▸ **The problem**
Reproduce the data from its start through the line containing "Diego: 3:14 -> 3:10", changing each "Kolkata" to "Calcutta" and leaving everything else as it is.

(Items from a dataset)
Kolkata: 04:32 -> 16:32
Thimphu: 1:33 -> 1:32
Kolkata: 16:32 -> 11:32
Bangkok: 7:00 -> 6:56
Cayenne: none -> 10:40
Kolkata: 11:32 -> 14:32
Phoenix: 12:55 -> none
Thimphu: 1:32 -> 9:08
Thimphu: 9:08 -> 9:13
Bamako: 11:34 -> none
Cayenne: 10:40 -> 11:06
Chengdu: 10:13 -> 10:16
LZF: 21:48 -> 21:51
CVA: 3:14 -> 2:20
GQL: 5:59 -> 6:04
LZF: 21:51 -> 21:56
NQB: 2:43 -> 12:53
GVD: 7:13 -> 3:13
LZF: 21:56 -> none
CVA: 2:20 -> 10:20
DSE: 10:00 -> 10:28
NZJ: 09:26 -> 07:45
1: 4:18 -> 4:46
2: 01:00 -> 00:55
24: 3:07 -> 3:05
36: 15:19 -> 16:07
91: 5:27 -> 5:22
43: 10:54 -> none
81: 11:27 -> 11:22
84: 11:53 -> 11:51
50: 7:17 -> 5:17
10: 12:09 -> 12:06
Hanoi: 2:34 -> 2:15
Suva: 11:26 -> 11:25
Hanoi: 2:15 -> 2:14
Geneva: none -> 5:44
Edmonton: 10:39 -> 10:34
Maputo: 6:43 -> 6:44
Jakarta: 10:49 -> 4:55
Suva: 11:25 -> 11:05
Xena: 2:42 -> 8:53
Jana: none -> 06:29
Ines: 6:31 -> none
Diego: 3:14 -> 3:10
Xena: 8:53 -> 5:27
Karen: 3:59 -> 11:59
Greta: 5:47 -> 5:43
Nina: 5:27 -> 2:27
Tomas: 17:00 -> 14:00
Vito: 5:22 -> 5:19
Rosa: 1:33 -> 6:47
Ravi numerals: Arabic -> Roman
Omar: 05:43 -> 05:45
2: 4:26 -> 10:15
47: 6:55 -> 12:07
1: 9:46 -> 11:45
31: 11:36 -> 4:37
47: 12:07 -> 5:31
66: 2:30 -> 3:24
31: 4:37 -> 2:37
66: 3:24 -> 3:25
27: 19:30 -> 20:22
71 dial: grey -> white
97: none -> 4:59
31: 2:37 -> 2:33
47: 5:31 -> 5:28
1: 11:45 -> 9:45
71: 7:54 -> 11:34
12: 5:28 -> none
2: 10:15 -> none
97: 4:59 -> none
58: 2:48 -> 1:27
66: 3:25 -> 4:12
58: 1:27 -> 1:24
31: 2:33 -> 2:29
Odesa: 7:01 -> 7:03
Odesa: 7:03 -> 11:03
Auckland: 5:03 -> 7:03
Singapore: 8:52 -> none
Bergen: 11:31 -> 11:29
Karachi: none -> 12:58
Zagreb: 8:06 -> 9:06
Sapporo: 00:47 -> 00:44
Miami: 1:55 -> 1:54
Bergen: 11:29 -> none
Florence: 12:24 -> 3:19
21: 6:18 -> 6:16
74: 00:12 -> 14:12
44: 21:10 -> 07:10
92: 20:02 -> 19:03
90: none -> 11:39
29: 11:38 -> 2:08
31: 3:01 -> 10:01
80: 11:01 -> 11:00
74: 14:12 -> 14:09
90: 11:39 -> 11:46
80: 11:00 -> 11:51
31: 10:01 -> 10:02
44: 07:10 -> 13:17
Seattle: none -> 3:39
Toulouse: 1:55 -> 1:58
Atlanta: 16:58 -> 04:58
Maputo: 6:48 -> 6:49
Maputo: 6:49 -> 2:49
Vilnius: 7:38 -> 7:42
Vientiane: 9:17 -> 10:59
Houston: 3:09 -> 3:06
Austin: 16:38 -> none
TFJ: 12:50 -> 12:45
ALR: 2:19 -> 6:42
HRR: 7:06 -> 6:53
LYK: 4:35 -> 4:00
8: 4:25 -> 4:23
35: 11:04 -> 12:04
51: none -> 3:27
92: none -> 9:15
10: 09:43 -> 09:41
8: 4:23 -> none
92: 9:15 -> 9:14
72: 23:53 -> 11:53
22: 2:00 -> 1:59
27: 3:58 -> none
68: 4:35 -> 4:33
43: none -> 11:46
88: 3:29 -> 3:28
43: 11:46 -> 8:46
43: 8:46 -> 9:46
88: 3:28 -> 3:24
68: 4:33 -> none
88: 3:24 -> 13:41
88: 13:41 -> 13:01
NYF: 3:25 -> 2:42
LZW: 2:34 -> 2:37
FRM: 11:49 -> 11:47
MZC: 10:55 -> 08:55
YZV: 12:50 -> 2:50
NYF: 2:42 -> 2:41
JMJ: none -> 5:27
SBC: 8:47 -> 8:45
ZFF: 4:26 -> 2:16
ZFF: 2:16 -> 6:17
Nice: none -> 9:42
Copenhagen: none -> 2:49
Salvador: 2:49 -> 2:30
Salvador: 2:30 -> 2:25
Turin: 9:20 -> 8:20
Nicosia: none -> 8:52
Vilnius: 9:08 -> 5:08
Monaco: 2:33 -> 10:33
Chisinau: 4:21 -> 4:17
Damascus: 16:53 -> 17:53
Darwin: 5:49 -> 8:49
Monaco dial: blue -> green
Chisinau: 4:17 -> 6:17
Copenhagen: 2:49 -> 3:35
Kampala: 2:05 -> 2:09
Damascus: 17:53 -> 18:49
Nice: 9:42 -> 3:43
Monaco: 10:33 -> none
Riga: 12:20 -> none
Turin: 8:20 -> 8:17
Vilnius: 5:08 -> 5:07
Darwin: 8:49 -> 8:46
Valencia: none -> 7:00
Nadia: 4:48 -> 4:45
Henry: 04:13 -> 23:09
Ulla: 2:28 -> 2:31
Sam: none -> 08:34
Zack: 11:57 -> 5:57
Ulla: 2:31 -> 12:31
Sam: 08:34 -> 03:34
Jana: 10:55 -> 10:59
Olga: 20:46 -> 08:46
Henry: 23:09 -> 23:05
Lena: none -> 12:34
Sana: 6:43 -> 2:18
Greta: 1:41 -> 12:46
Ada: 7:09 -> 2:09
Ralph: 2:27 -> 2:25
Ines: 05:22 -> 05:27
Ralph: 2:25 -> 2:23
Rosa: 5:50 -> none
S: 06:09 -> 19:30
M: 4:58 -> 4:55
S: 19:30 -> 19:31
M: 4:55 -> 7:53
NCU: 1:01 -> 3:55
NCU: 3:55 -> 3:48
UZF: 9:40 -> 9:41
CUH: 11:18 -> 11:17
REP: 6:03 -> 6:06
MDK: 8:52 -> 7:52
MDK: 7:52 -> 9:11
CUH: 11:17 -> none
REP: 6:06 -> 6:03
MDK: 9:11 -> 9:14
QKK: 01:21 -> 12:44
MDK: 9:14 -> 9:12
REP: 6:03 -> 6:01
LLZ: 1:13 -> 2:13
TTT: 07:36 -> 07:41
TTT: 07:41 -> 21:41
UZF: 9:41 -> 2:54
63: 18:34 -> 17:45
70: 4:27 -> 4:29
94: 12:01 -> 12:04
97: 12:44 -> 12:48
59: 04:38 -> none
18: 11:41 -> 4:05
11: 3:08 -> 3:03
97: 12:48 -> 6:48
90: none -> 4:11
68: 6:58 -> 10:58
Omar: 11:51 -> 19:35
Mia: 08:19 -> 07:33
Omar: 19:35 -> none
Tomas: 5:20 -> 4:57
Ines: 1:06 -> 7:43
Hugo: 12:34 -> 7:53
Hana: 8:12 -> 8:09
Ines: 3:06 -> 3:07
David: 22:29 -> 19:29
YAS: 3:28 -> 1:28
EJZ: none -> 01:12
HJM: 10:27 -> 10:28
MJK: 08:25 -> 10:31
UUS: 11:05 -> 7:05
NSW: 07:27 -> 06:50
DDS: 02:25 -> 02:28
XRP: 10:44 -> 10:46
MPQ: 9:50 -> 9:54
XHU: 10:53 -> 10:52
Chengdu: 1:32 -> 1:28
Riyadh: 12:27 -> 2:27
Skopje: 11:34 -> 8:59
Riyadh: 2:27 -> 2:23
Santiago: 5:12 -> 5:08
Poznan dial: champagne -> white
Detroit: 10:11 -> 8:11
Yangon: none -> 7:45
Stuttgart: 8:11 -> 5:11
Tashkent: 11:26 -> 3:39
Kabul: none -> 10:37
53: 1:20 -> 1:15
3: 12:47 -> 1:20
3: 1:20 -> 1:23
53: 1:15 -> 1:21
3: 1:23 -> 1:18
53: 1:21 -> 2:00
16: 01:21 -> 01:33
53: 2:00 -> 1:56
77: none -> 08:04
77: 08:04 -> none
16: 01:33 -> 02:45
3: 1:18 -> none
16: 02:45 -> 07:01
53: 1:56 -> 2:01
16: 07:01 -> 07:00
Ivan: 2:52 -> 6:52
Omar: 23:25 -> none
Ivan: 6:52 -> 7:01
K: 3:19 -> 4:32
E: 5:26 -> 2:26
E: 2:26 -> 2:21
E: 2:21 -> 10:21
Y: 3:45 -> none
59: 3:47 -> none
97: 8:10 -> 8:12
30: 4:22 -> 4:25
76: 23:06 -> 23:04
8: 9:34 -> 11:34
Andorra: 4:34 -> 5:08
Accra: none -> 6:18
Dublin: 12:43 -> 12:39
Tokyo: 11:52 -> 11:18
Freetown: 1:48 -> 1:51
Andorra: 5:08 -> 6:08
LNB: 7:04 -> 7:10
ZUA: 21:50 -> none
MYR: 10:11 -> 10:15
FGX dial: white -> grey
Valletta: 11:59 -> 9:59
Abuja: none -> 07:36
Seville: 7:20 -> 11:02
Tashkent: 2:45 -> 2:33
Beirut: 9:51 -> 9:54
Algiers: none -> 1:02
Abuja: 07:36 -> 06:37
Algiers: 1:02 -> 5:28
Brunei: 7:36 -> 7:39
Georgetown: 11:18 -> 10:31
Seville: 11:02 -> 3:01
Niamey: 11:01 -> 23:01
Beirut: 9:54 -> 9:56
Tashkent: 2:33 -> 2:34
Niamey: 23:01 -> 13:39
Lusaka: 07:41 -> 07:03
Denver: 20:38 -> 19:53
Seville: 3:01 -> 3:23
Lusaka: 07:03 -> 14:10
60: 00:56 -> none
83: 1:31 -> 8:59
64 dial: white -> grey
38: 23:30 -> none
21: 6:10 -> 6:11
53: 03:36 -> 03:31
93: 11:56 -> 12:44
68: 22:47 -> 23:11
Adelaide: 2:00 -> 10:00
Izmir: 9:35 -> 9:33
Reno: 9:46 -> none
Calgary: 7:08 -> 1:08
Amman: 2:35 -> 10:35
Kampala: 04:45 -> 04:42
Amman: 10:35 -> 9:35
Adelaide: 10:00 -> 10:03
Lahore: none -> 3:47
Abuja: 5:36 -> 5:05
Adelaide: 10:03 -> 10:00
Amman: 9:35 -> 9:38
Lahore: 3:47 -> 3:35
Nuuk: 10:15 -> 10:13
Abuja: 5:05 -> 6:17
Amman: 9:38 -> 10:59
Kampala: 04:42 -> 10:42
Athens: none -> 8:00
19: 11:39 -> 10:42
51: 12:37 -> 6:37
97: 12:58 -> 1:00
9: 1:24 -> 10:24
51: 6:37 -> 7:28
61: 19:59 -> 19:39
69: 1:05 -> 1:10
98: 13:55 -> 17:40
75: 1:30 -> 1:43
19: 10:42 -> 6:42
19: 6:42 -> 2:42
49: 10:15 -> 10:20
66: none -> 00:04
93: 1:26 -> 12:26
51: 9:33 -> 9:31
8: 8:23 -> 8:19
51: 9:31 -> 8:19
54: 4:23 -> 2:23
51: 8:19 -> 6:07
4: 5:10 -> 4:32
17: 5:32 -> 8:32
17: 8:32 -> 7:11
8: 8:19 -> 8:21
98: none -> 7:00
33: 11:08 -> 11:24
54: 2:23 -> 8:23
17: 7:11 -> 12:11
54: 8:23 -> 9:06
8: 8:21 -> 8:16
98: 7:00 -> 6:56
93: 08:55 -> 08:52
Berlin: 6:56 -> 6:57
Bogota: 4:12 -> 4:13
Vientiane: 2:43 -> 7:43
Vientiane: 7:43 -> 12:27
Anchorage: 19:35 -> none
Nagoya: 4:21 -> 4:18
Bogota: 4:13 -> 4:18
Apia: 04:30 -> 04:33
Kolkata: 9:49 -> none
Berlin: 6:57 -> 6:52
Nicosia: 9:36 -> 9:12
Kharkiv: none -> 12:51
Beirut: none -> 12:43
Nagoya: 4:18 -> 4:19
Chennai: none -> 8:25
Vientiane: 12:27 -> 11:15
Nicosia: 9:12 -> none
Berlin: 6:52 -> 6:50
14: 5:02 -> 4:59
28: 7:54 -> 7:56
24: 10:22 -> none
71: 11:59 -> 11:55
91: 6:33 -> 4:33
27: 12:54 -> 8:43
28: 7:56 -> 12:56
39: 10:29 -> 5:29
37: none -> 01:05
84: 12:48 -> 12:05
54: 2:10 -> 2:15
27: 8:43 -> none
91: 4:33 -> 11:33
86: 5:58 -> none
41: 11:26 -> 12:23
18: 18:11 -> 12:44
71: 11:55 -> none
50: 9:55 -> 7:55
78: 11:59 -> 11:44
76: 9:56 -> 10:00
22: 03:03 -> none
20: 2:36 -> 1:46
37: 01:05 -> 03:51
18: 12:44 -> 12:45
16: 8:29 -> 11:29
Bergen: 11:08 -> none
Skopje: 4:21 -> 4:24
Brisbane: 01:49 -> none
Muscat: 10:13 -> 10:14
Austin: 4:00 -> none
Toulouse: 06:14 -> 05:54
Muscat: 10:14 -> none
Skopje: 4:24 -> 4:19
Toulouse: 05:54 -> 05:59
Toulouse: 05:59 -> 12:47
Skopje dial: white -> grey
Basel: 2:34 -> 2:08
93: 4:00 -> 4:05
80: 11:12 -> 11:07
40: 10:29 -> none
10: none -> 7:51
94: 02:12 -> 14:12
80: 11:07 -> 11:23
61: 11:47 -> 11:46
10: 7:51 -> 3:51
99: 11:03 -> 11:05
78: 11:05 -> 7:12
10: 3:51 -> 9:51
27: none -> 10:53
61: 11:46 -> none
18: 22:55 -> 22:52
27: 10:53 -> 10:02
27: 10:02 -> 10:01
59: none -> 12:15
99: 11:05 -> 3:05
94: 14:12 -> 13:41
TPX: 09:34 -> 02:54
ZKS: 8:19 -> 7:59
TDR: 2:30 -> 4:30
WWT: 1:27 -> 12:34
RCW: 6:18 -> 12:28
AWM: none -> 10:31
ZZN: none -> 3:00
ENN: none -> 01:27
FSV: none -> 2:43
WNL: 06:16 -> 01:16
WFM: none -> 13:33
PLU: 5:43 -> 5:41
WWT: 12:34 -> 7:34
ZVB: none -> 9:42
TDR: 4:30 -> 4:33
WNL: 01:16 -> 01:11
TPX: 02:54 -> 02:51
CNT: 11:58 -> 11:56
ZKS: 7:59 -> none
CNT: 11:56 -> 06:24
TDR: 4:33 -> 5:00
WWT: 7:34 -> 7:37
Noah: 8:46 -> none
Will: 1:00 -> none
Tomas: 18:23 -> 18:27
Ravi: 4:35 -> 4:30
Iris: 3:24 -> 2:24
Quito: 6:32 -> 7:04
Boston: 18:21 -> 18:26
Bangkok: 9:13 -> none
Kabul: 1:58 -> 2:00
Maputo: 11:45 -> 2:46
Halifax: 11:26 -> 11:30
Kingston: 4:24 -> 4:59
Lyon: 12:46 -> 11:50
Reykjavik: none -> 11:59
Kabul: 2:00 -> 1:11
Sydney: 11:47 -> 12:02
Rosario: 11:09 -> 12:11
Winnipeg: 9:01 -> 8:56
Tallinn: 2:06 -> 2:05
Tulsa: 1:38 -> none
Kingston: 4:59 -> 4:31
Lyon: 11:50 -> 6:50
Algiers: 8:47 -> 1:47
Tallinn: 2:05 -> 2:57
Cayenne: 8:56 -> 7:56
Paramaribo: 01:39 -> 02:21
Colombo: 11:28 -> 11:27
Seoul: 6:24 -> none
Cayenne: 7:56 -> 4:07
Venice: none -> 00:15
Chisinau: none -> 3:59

▸ **Final result**
Calcutta: 04:32 -> 16:32
Thimphu: 1:33 -> 1:32
Calcutta: 16:32 -> 11:32
Bangkok: 7:00 -> 6:56
Cayenne: none -> 10:40
Calcutta: 11:32 -> 14:32
Phoenix: 12:55 -> none
Thimphu: 1:32 -> 9:08
Thimphu: 9:08 -> 9:13
Bamako: 11:34 -> none
Cayenne: 10:40 -> 11:06
Chengdu: 10:13 -> 10:16
LZF: 21:48 -> 21:51
CVA: 3:14 -> 2:20
GQL: 5:59 -> 6:04
LZF: 21:51 -> 21:56
NQB: 2:43 -> 12:53
GVD: 7:13 -> 3:13
LZF: 21:56 -> none
CVA: 2:20 -> 10:20
DSE: 10:00 -> 10:28
NZJ: 09:26 -> 07:45
1: 4:18 -> 4:46
2: 01:00 -> 00:55
24: 3:07 -> 3:05
36: 15:19 -> 16:07
91: 5:27 -> 5:22
43: 10:54 -> none
81: 11:27 -> 11:22
84: 11:53 -> 11:51
50: 7:17 -> 5:17
10: 12:09 -> 12:06
Hanoi: 2:34 -> 2:15
Suva: 11:26 -> 11:25
Hanoi: 2:15 -> 2:14
Geneva: none -> 5:44
Edmonton: 10:39 -> 10:34
Maputo: 6:43 -> 6:44
Jakarta: 10:49 -> 4:55
Suva: 11:25 -> 11:05
Xena: 2:42 -> 8:53
Jana: none -> 06:29
Ines: 6:31 -> none
Diego: 3:14 -> 3:10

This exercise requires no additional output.